REQUIRED WORK
Count the lines in the material that contain the word "blue" and give only the number.

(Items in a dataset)
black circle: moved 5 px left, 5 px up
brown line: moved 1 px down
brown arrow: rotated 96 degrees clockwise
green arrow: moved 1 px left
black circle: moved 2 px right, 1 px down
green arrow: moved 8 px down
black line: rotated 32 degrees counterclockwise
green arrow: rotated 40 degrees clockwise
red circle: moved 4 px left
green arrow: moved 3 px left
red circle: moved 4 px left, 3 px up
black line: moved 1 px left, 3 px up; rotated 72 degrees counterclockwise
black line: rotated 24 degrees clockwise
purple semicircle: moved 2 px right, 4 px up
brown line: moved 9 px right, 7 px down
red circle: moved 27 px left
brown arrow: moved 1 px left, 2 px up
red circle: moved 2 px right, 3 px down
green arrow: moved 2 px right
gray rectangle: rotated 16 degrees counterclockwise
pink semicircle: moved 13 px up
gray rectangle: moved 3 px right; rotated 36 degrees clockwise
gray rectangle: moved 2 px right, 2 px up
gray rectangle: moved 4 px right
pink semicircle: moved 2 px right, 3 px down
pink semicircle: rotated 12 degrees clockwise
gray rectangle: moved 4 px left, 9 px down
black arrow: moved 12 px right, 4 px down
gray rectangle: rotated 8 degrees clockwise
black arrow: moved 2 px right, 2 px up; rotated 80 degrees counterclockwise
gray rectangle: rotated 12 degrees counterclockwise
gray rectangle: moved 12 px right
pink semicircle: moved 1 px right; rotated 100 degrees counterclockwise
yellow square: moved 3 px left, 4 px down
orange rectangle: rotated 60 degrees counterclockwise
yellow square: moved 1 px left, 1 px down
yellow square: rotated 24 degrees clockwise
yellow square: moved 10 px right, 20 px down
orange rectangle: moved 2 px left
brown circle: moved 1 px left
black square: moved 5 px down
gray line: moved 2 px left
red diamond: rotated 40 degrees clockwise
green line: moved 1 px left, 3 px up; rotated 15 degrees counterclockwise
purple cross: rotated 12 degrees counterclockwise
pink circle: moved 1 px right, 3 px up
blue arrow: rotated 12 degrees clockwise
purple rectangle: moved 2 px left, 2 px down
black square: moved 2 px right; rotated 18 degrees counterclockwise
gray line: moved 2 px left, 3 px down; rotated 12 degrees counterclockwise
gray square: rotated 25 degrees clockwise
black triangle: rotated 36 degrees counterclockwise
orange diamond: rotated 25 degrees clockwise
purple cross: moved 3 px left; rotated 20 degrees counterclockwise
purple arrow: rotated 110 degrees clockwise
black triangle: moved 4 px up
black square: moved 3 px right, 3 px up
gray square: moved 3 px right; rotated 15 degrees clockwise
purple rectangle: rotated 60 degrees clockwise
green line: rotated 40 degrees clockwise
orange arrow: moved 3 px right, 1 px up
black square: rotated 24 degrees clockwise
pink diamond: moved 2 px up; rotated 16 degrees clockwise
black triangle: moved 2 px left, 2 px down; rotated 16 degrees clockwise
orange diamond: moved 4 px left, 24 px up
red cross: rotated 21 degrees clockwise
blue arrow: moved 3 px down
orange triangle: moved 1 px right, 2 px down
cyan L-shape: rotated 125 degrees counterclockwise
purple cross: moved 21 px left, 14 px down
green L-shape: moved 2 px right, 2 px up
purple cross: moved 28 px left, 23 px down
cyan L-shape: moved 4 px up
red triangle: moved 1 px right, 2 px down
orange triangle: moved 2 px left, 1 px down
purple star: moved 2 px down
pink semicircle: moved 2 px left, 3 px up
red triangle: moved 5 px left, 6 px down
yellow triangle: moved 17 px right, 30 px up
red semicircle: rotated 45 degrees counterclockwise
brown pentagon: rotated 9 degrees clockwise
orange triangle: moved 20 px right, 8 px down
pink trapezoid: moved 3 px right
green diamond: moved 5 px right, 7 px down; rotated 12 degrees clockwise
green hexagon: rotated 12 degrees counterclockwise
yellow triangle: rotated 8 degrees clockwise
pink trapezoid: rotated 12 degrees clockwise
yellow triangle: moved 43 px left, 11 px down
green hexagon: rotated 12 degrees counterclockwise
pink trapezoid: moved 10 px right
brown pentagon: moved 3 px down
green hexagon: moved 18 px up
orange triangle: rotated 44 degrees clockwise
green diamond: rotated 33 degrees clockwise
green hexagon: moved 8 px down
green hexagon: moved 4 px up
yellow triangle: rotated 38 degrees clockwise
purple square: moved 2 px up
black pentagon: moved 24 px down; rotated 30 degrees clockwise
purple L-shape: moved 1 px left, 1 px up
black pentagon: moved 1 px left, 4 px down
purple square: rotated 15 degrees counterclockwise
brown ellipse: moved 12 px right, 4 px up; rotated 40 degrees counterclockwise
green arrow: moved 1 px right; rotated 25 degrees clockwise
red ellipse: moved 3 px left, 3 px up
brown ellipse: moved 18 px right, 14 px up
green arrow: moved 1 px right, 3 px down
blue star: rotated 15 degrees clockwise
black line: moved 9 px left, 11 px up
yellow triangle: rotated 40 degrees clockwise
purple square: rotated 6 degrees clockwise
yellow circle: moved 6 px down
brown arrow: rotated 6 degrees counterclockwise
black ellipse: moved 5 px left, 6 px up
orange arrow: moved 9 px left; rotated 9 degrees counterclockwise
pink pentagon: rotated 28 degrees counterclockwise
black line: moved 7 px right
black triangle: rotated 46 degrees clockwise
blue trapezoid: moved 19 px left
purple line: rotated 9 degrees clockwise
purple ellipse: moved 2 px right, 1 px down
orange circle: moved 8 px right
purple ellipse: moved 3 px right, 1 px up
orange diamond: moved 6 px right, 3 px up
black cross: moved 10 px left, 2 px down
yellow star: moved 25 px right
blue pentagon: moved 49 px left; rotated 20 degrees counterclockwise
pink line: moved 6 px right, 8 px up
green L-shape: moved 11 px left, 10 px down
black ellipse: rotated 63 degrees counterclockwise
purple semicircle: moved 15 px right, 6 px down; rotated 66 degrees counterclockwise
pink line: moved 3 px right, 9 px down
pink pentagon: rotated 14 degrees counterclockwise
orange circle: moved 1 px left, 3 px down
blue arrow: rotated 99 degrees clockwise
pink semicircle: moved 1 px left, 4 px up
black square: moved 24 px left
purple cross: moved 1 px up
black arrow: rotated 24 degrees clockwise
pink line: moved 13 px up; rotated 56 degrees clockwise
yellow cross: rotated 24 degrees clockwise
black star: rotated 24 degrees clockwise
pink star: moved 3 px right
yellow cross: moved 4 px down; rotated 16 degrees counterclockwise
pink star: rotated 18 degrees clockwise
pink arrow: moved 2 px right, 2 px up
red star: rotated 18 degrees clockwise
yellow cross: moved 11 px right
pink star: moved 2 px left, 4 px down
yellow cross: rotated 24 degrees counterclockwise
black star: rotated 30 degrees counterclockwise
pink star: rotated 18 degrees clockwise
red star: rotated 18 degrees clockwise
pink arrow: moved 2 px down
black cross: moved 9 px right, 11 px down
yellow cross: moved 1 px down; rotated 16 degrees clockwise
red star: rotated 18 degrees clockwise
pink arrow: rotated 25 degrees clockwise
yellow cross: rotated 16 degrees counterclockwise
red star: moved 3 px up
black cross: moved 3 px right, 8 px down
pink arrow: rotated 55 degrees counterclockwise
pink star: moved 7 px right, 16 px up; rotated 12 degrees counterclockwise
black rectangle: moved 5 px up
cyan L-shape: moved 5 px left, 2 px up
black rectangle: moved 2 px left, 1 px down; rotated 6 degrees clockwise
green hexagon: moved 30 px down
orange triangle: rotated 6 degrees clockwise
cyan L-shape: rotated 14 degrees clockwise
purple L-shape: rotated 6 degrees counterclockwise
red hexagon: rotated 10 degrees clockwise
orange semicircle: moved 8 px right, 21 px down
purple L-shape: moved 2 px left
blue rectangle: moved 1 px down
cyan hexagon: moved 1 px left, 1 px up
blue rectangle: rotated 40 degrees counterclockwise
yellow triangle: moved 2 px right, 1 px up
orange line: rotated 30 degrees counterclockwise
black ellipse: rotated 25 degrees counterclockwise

WRITTEN ANSWER
8